## DATASET RECORDS
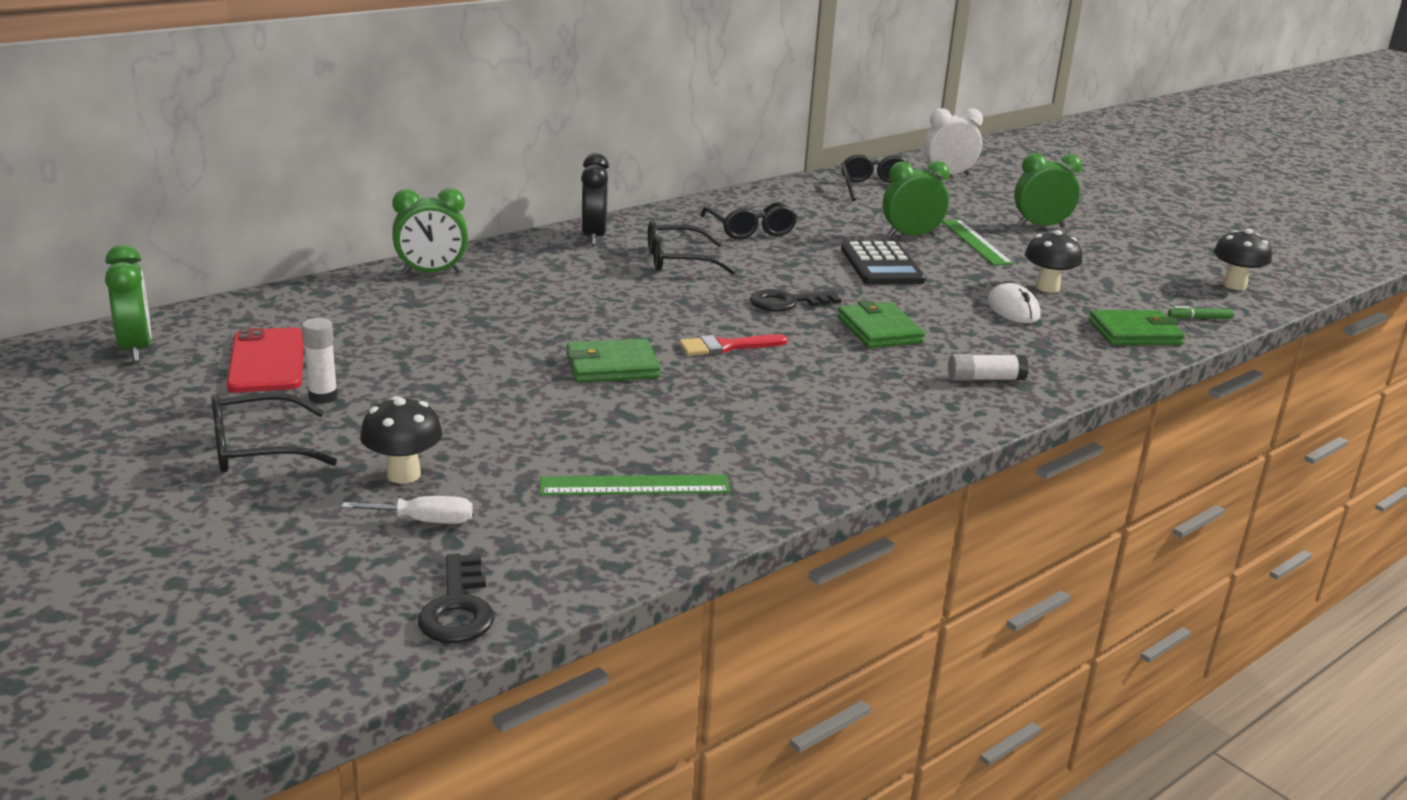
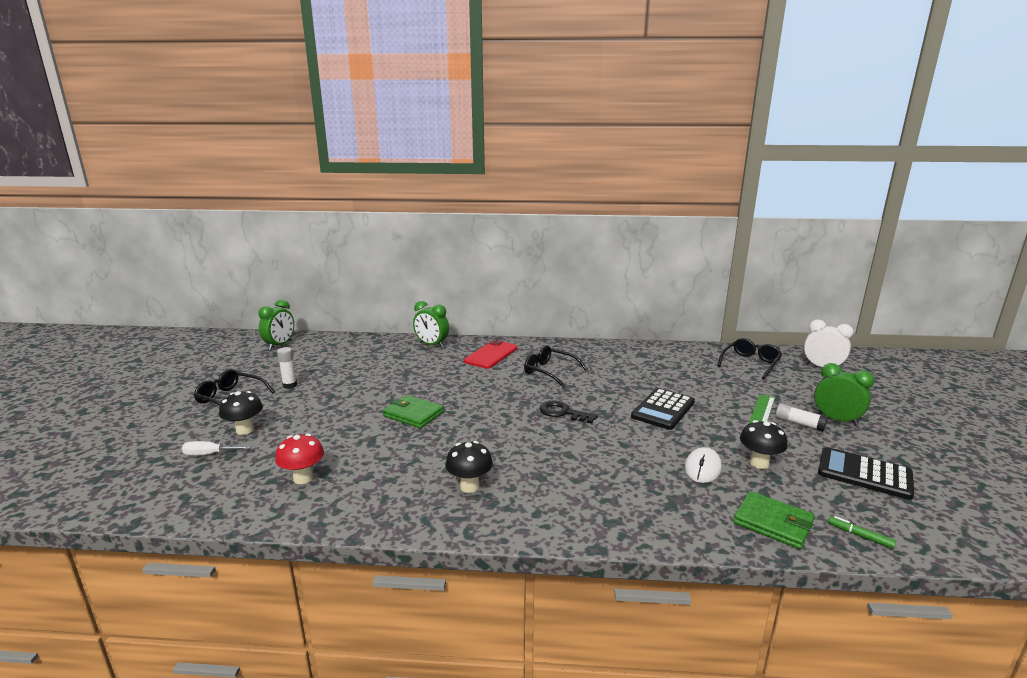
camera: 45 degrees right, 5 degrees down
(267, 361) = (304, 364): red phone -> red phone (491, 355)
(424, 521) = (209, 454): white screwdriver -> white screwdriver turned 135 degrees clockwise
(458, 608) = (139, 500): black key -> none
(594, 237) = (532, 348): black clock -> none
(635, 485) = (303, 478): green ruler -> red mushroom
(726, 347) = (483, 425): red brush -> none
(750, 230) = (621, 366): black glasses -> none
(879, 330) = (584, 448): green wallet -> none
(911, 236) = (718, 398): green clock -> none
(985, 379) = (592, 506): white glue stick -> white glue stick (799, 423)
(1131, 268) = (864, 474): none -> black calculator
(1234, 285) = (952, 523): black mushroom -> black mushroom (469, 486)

...

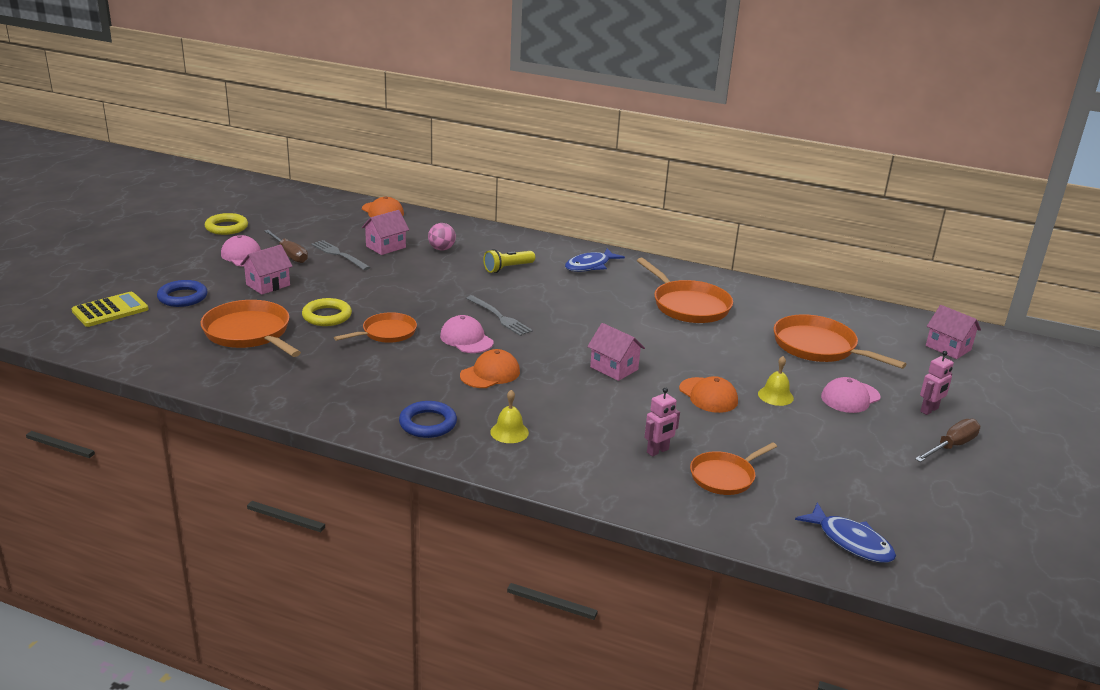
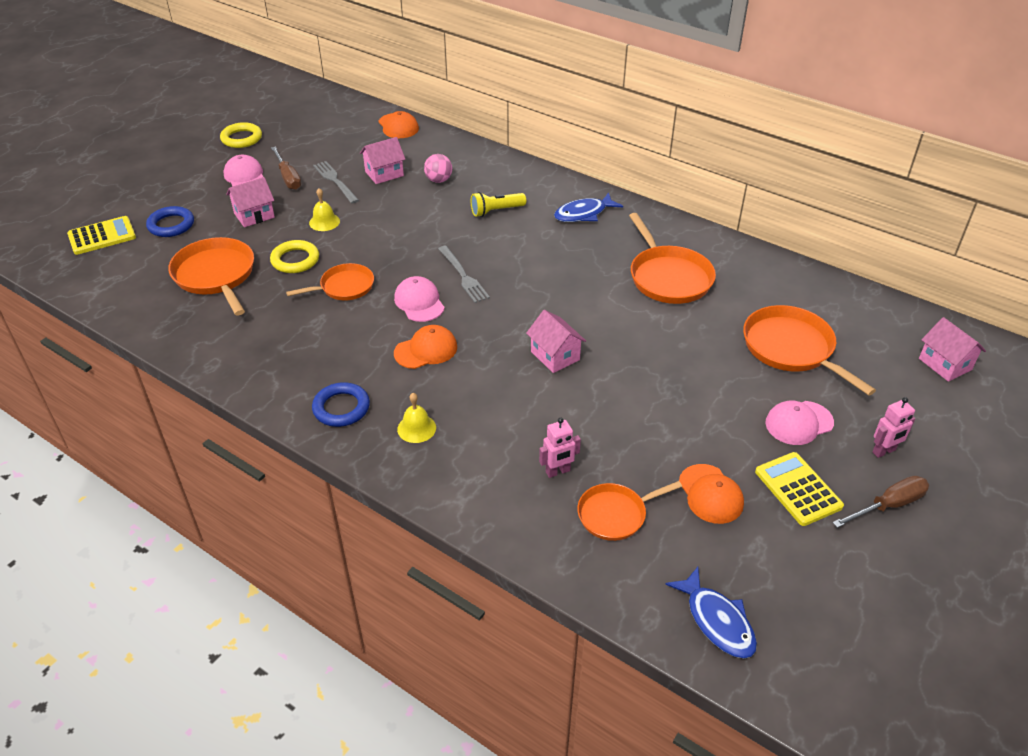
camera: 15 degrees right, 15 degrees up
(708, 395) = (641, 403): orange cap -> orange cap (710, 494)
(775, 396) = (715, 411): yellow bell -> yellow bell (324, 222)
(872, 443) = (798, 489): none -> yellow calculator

## PROBLEM STATEMENT
Give only the lines from the one holding "(879, 330) = (584, 448): green wallet -> none" through the one holding "(1234, 285) = (952, 523): black", each restated exactly as it appears above.

## ANSWER TO THE EXERCISE
(879, 330) = (584, 448): green wallet -> none
(911, 236) = (718, 398): green clock -> none
(985, 379) = (592, 506): white glue stick -> white glue stick (799, 423)
(1131, 268) = (864, 474): none -> black calculator
(1234, 285) = (952, 523): black mushroom -> black mushroom (469, 486)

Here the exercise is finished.